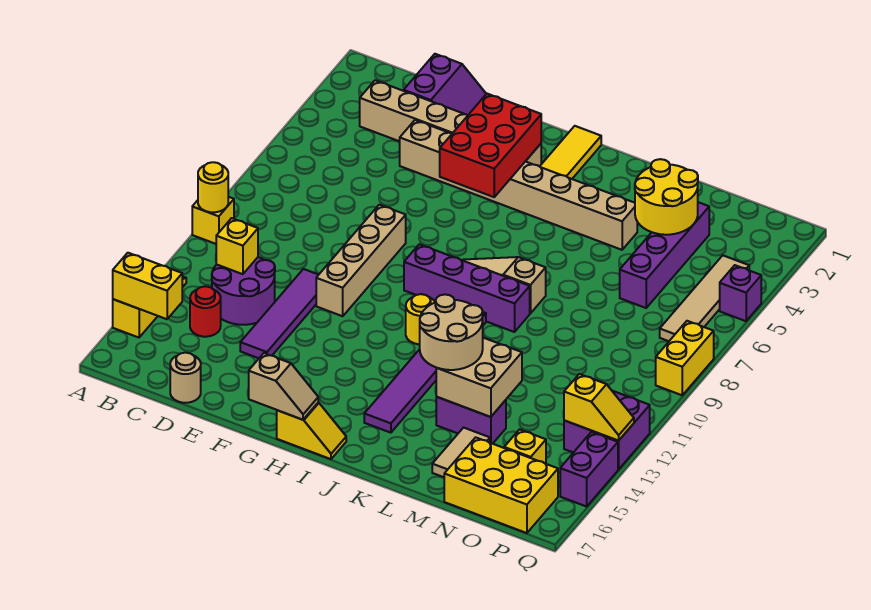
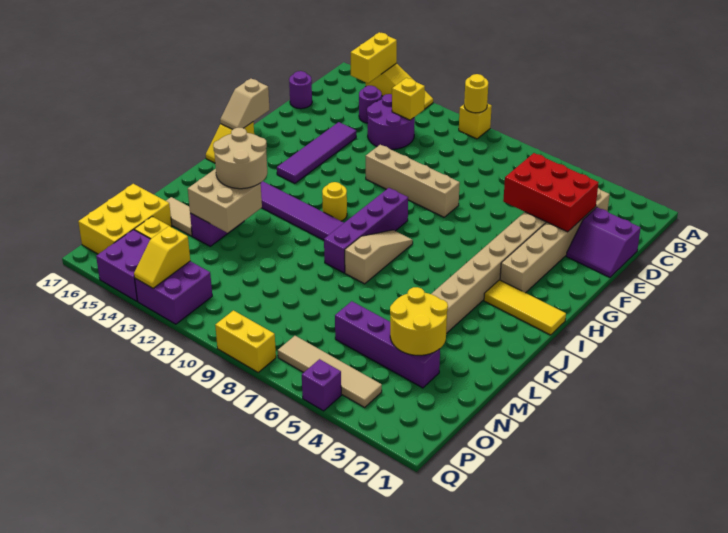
red 1x1 round brick [190,286,221,337] -> purple 1x1 round brick [359,86,382,123]
tan 1x1 round brick [170,353,201,403] -> purple 1x1 round brick [289,71,312,109]
purple 1x4 tile [240,269,318,358] -> purple 1x4 tile turned to [277,122,356,183]
red 2x3 brick [440,94,541,197] -> red 2x3 brick moved to [503,153,599,232]
purple 1x2 brick [560,432,618,507] -> purple 2x2 brick [96,230,150,301]

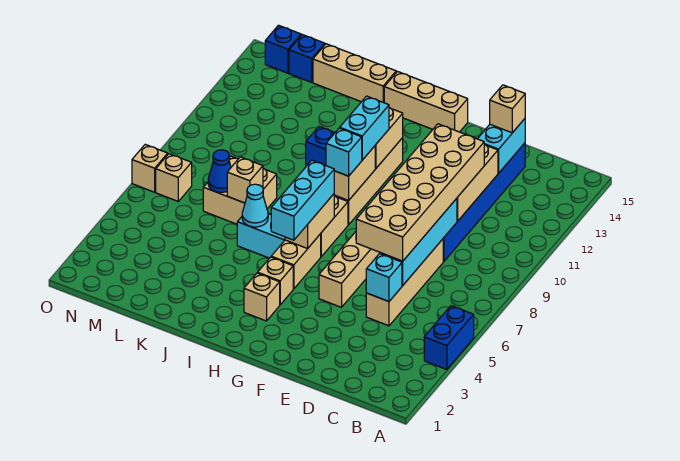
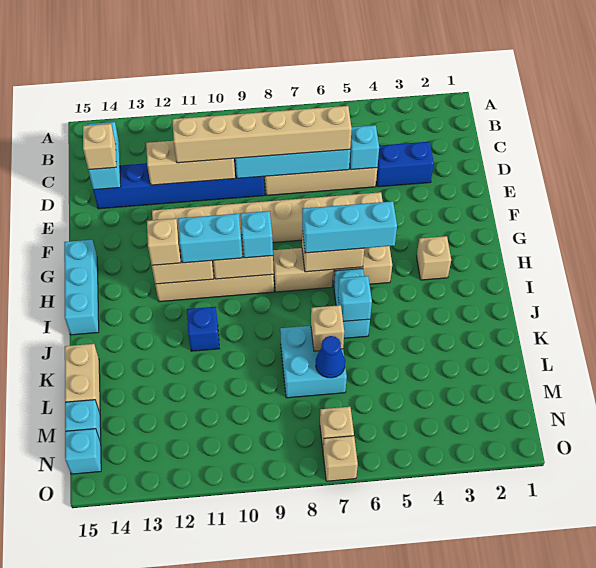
blue 1x2 brick [424,306,474,370] -> blue 1x2 brick moved to [376,142,434,187]
tan 2x6 brick [356,124,484,261] -> tan 1x6 brick [172,106,352,163]
cyan 1x2 brick [478,119,525,173] -> cyan 1x2 brick turned to [88,122,121,190]
tan 1x3 brick [384,72,468,132] -> cyan 1x3 brick [64,240,99,335]
tan 1x1 brick [258,257,293,305] -> tan 1x1 brick moved to [147,219,181,265]
cyan 1x1 cone [242,184,268,227] -> cyan 1x1 brick [338,276,372,321]
tan 1x3 brick [313,44,396,103] -> tan 1x2 brick [65,344,100,413]
tan 2x2 brick [203,156,277,224] -> cyan 2x2 brick [280,326,347,398]
blue 1x1 brick [289,35,325,82] -> cyan 1x1 brick [65,400,101,442]
blue 1x1 brick [265,25,301,73] -> cyan 1x1 brick [65,429,101,474]

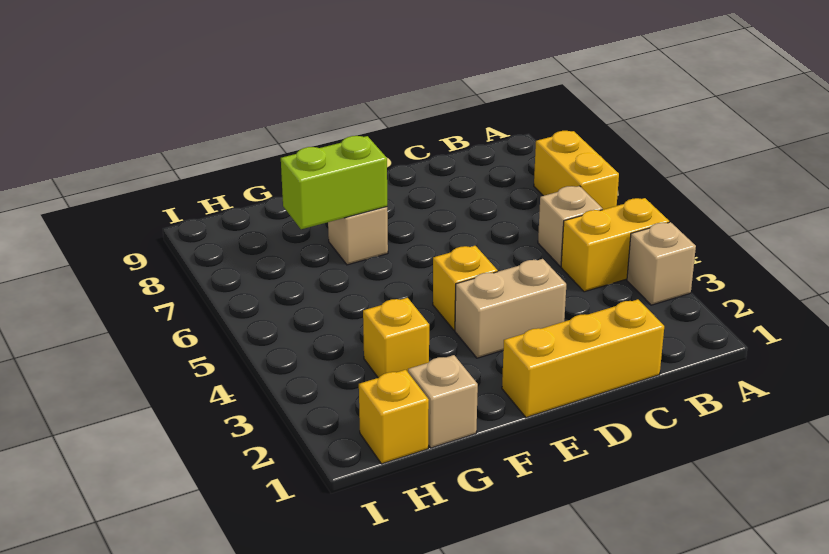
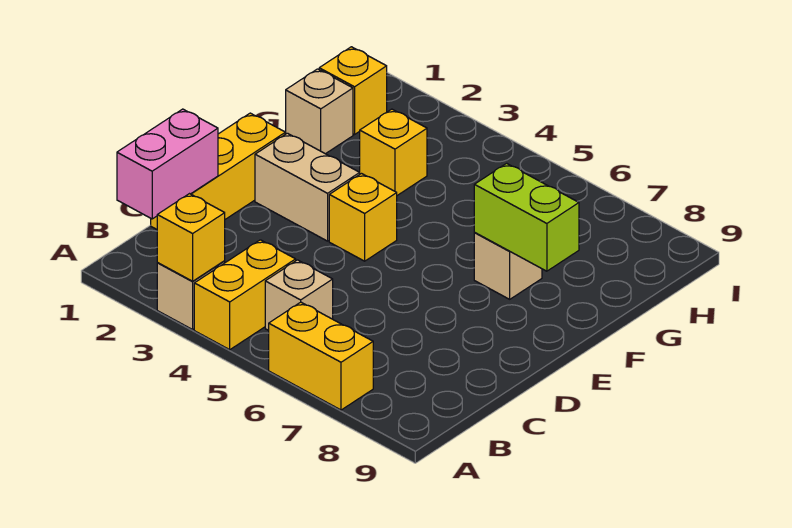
none -> yellow 1x1 brick [157,194,225,281]
none -> pink 1x2 brick [117,109,218,219]
tan 1x2 brick [455,259,566,358] -> tan 1x2 brick turned to [255,133,360,241]
lime 1x2 brick [281,136,387,229] -> lime 1x2 brick turned to [474,163,579,271]

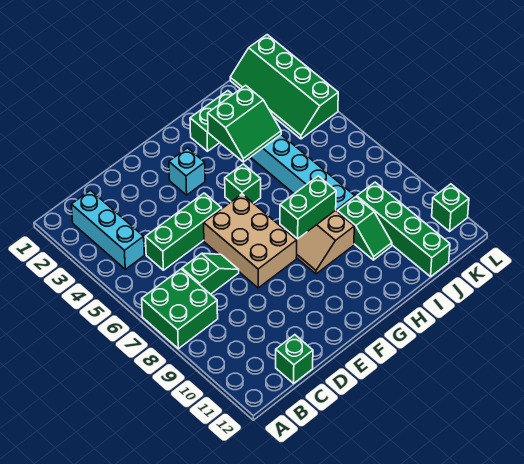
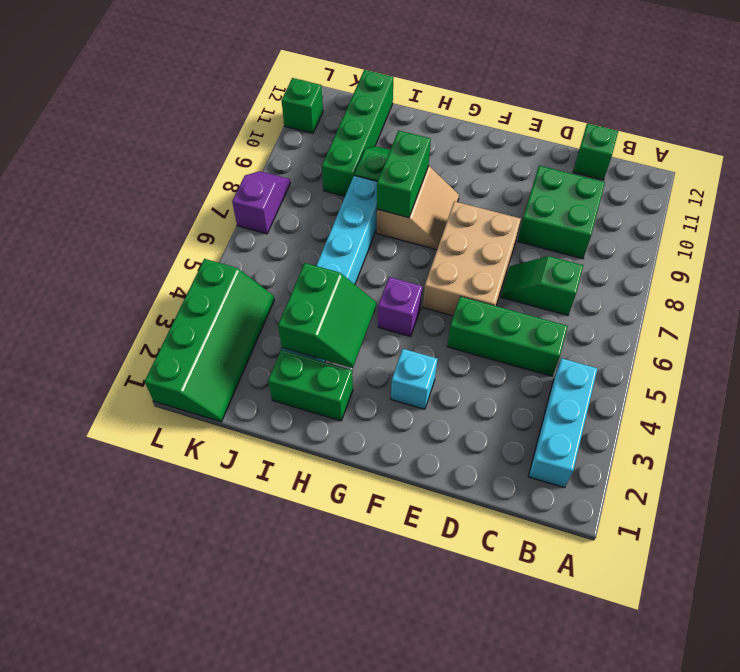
green 2x2 brick [142,269,218,349] -> green 2x2 brick moved to [518,166,605,259]
green 1x1 brick [225,164,261,203] -> purple 1x1 brick [378,277,422,336]
green 1x2 brick [280,176,336,239] -> green 1x2 brick turned to [377,130,431,218]
green 2x2 slope [208,85,281,162] -> green 2x2 slope turned to [278,263,376,368]
none -> purple 1x2 slope [232,171,290,234]

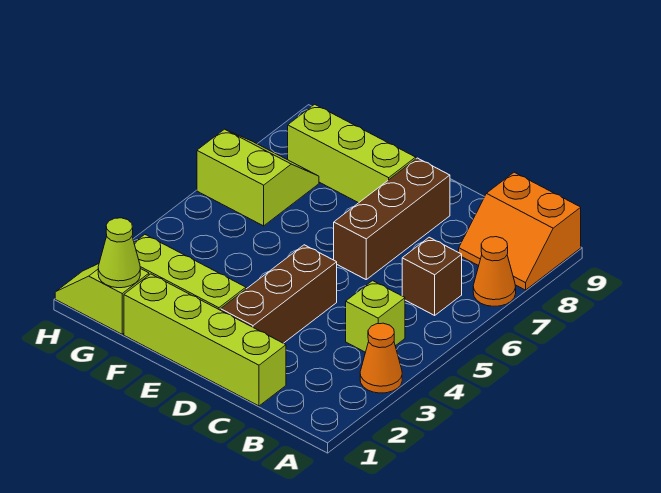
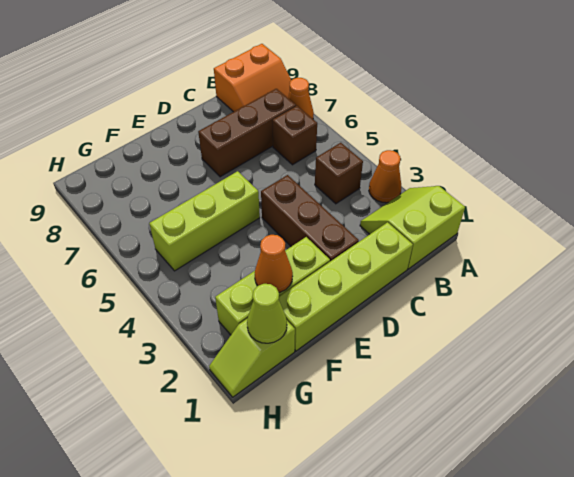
lime 1x1 brick [346,281,405,352] -> brown 1x1 brick [315,143,363,204]
brown 1x3 brick [334,158,450,279] -> brown 1x3 brick turned to [198,89,296,177]
lime 1x3 brick [288,104,416,203] -> lime 1x3 brick moved to [149,171,260,271]
none -> orange 1x1 cone [255,235,293,293]
lime 2x2 slope [197,129,319,226] -> lime 2x2 slope moved to [360,186,465,269]

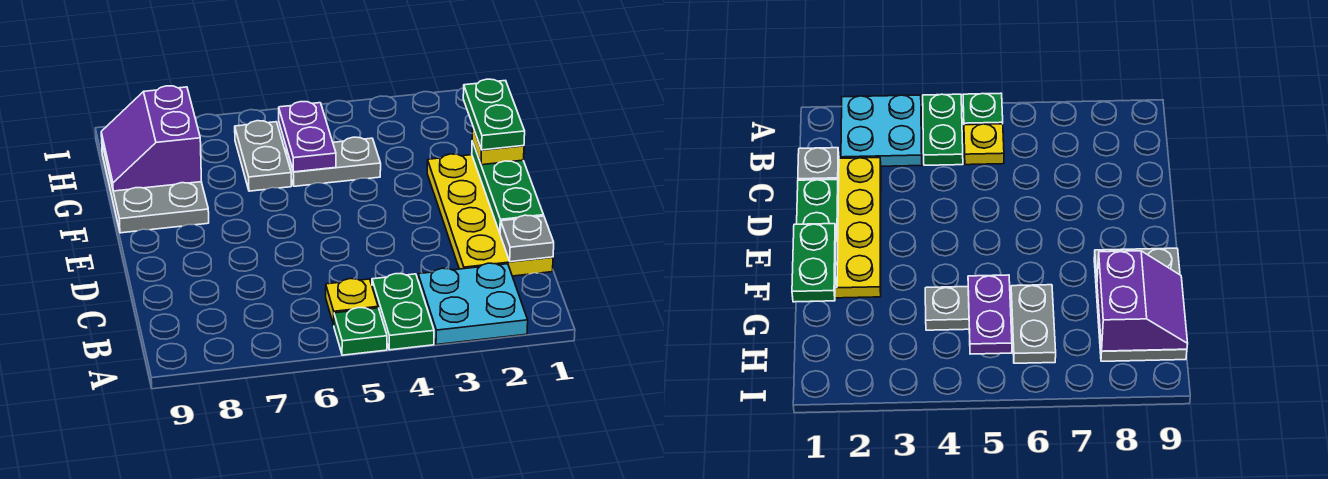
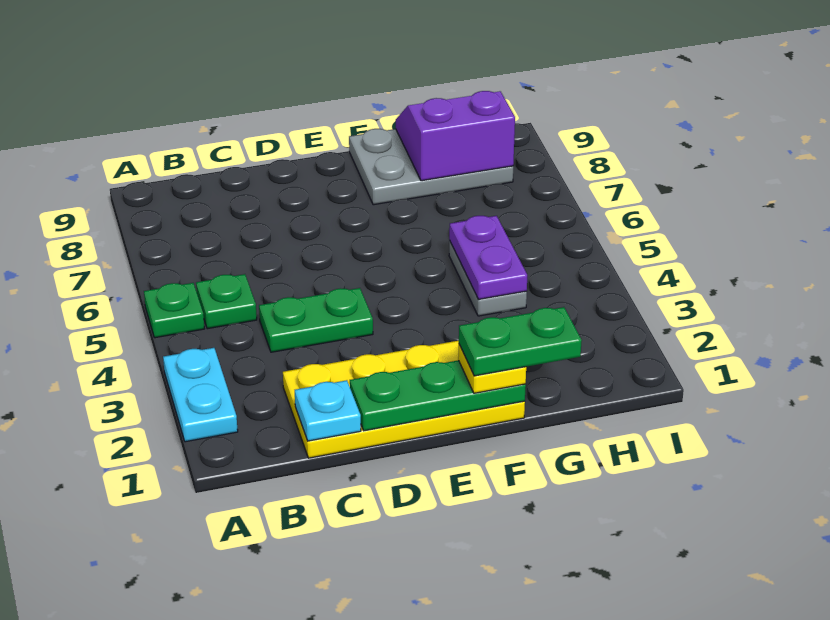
cyan 2x2 plate [418,263,528,345] -> cyan 1x2 plate [163,348,238,442]
green 1x2 plate [372,274,434,350] -> green 1x2 plate moved to [259,288,373,352]
yellow 1x1 plate [326,279,378,325] -> green 1x1 plate [196,274,257,329]
grey 1x1 plate [500,215,554,262] -> cyan 1x1 plate [295,380,361,441]
purple 1x2 plate [279,102,336,172] -> purple 1x2 plate turned to [449,216,527,299]
grey 1x2 plate [235,121,291,191] -> none

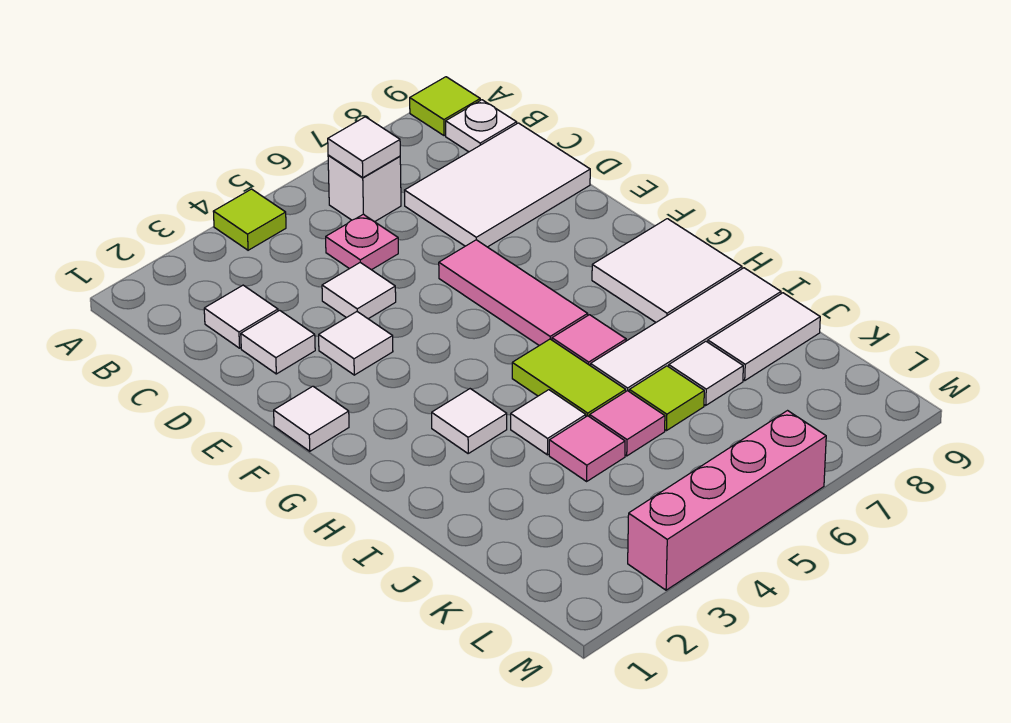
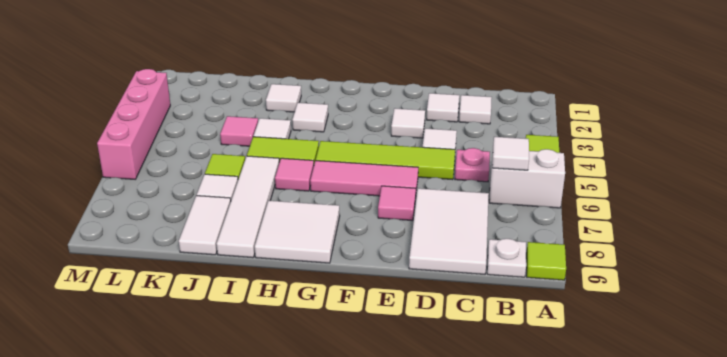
white 1x1 brick [328,155,401,222] -> white 1x2 brick [489,149,565,208]
none -> lime 1x4 tile [316,141,455,180]
white 1x1 tile [274,386,349,451] -> white 1x1 tile moved to [266,84,301,112]
pink 1x1 tile [590,391,665,456] -> pink 1x1 tile moved to [378,186,416,221]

#### [Your assignment]
Look through the listing above. Pick out each line with "cyan" and copy it.

#### [Solved problem]
cyan 1x2 brick [478,119,525,173] -> cyan 1x2 brick turned to [88,122,121,190]
tan 1x3 brick [384,72,468,132] -> cyan 1x3 brick [64,240,99,335]
cyan 1x1 cone [242,184,268,227] -> cyan 1x1 brick [338,276,372,321]
tan 2x2 brick [203,156,277,224] -> cyan 2x2 brick [280,326,347,398]
blue 1x1 brick [289,35,325,82] -> cyan 1x1 brick [65,400,101,442]
blue 1x1 brick [265,25,301,73] -> cyan 1x1 brick [65,429,101,474]
cyan 2x2 plate [418,263,528,345] -> cyan 1x2 plate [163,348,238,442]
grey 1x1 plate [500,215,554,262] -> cyan 1x1 plate [295,380,361,441]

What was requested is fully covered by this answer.